- WHAT YOU WILL DO
Look in the material below for the line holding "shifted: pera/marrón (678,285) to (587,225)". Set it down exactly, with each later line up to and including the line holding "repainted: tarro/amarillo (584,223)".

- WORKING DATA
======

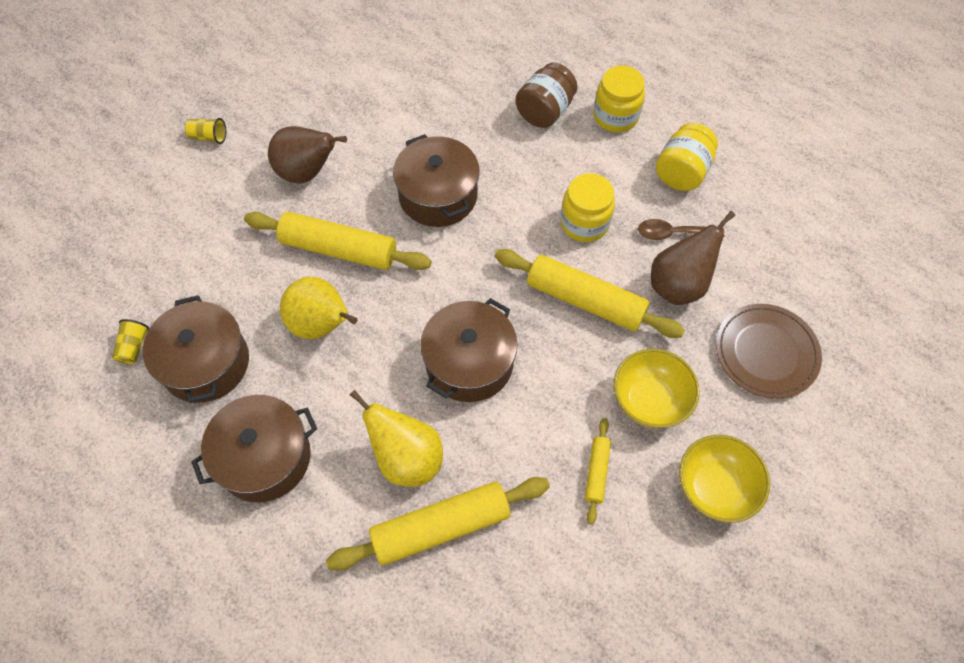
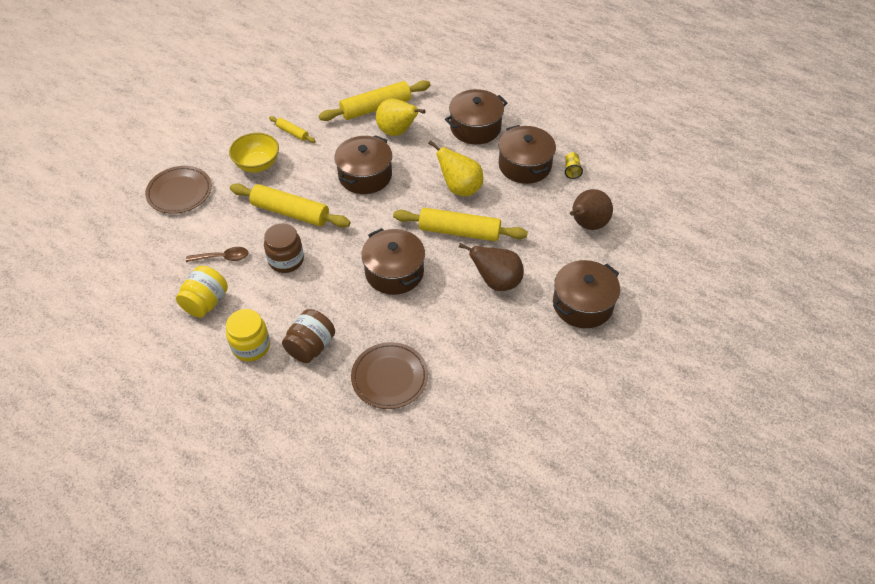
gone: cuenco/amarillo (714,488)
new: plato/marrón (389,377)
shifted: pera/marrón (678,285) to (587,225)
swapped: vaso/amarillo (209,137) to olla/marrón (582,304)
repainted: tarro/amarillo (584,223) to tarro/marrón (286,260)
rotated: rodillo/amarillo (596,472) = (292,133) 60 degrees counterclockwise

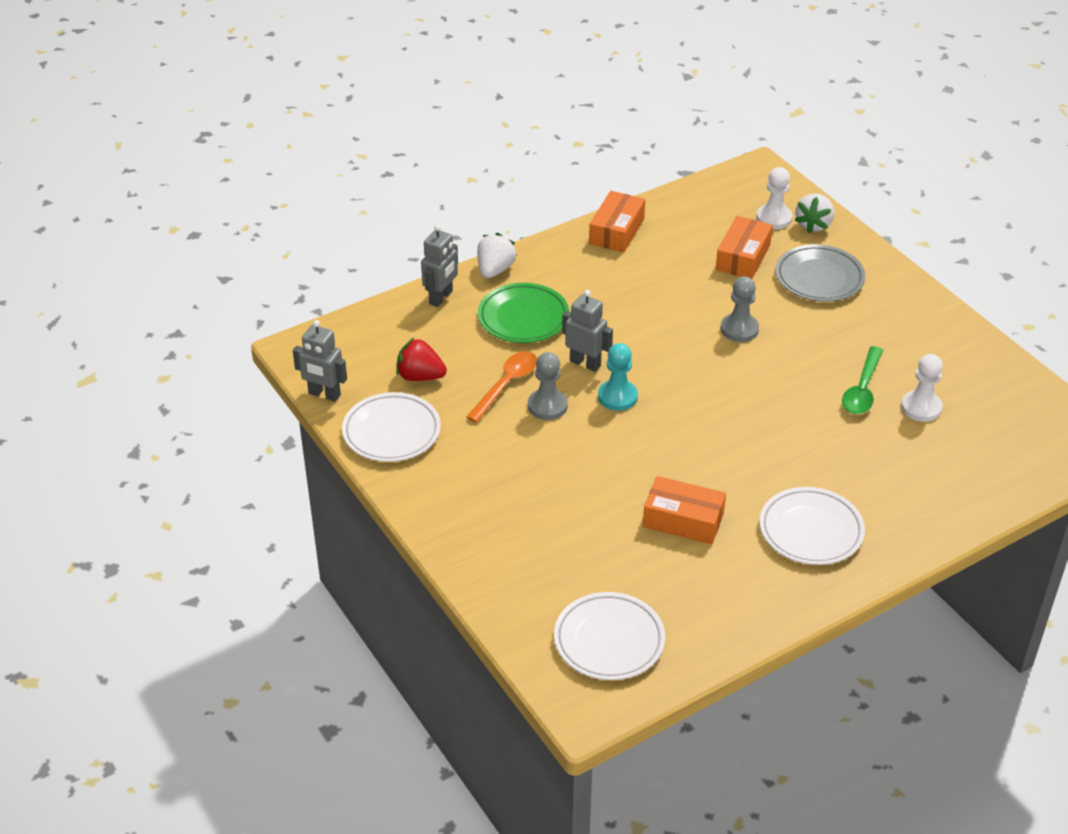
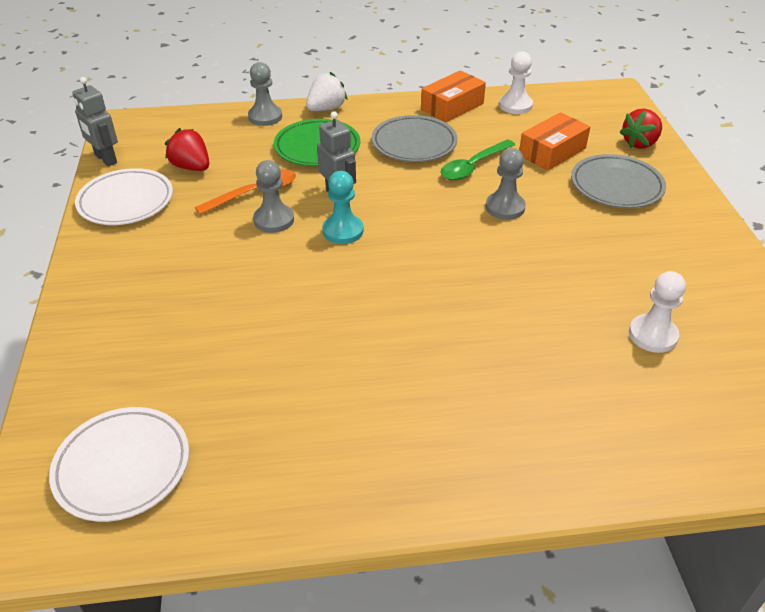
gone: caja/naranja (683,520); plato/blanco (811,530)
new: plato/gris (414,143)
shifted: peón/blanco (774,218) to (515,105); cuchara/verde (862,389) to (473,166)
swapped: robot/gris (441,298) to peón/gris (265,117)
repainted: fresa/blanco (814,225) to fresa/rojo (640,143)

======

- RESULT OF THE TASK
shifted: pera/marrón (678,285) to (587,225)
swapped: vaso/amarillo (209,137) to olla/marrón (582,304)
repainted: tarro/amarillo (584,223) to tarro/marrón (286,260)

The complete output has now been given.